§ ACTIVITY
Word for word, repeat the data; no picture should appear in the result.

§ STUDY MATERIAL

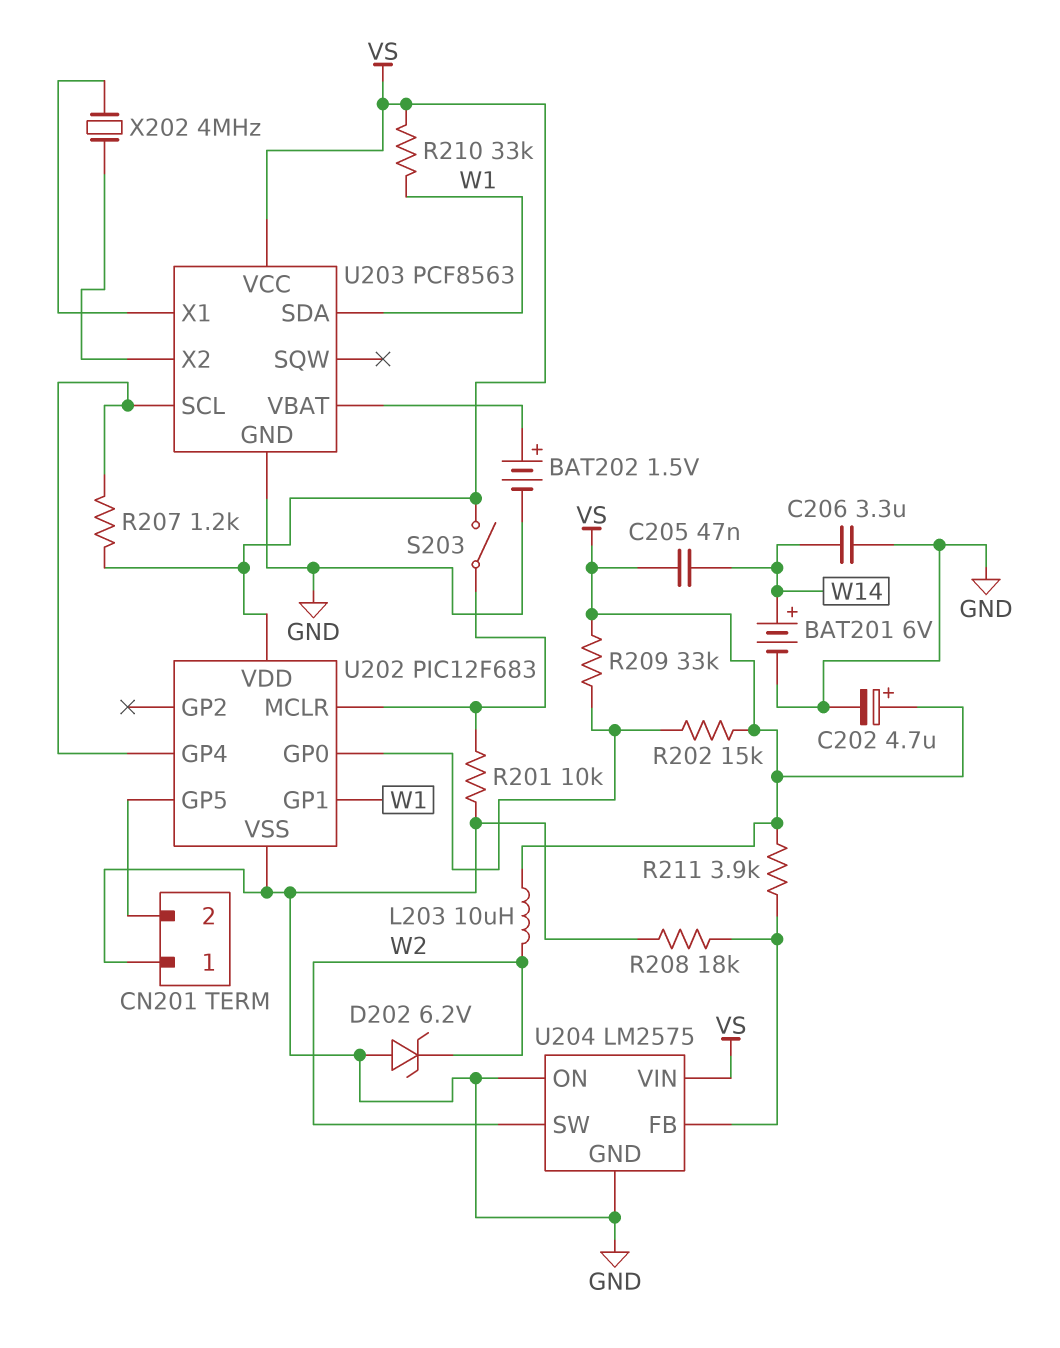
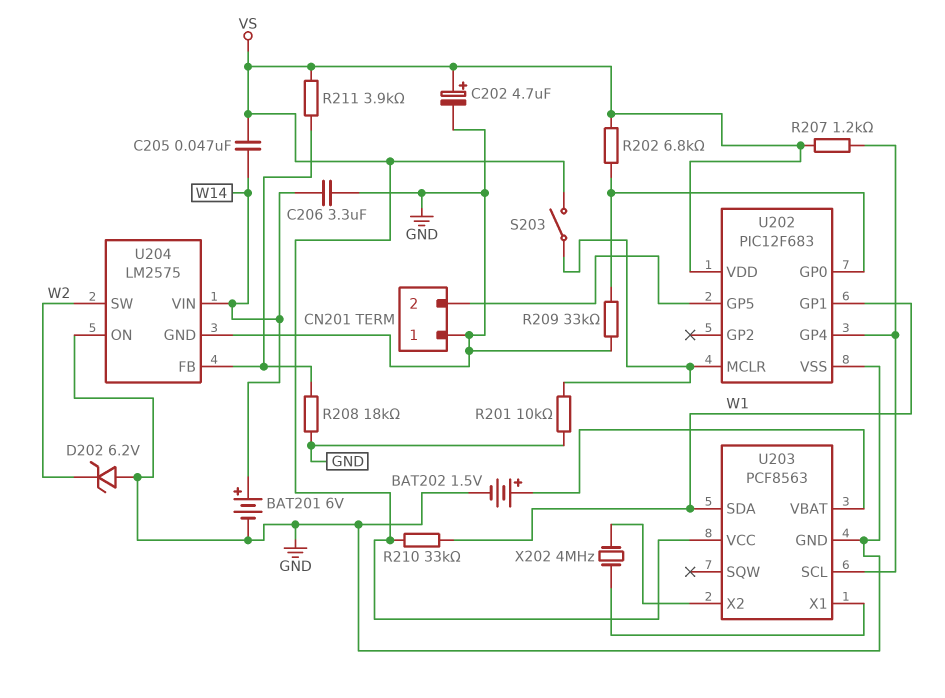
L203: 10uH (VS, W2) -> none
R202: 15k (U202/GP0, VS) -> 6.8k (U202/GP0, VS)
R209: 33k (U202/GP0, VS) -> 33k (GND, U202/GP0)
U204 pin VIN: VS -> W14

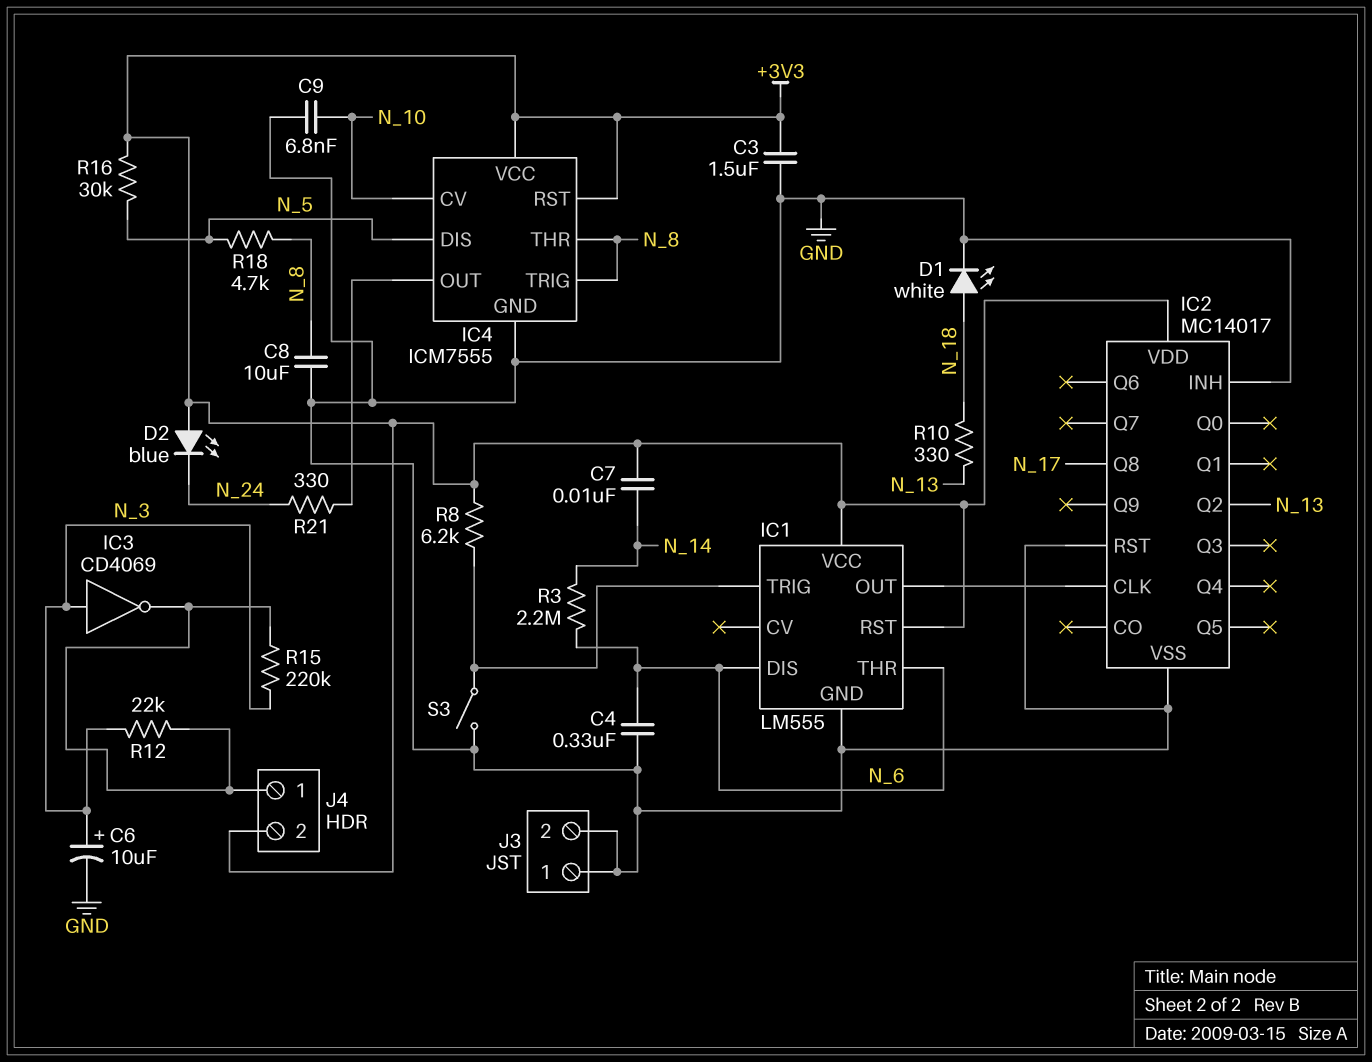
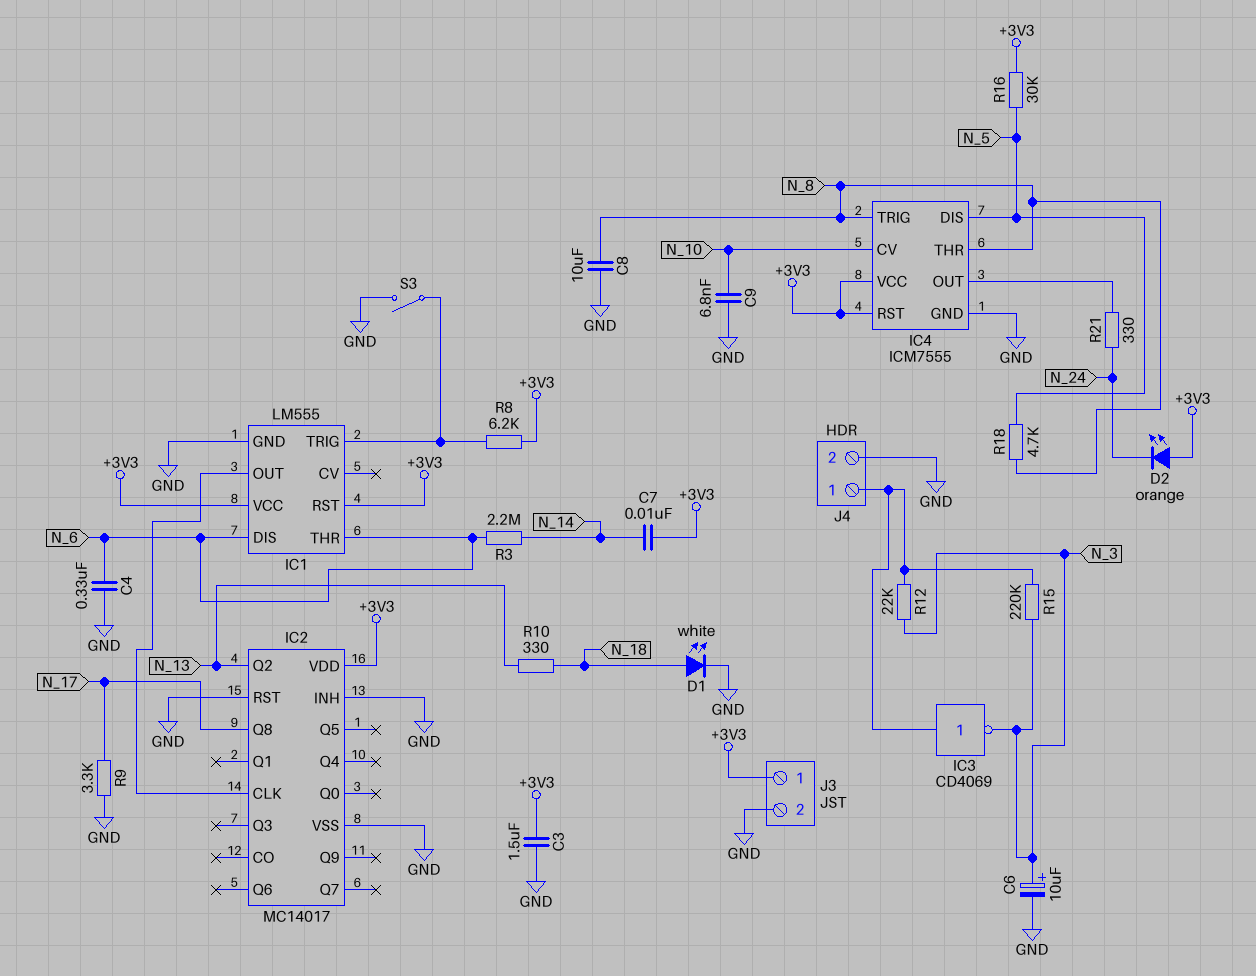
D2: LED blue (A +3V3, K N_24) -> LED orange (A +3V3, K N_24)
IC3: NOT CD4069 (in N_3, out J4/1) -> NOT CD4069 (in J4/1, out N_3)
J3 pin 1: GND -> +3V3
J4 pin 2: +3V3 -> GND
R9: none -> 3.3k (GND, N_17)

§ TASK ANSWER
L203: 10uH (VS, W2) -> none
R202: 15k (U202/GP0, VS) -> 6.8k (U202/GP0, VS)
R209: 33k (U202/GP0, VS) -> 33k (GND, U202/GP0)
U204 pin VIN: VS -> W14

D2: LED blue (A +3V3, K N_24) -> LED orange (A +3V3, K N_24)
IC3: NOT CD4069 (in N_3, out J4/1) -> NOT CD4069 (in J4/1, out N_3)
J3 pin 1: GND -> +3V3
J4 pin 2: +3V3 -> GND
R9: none -> 3.3k (GND, N_17)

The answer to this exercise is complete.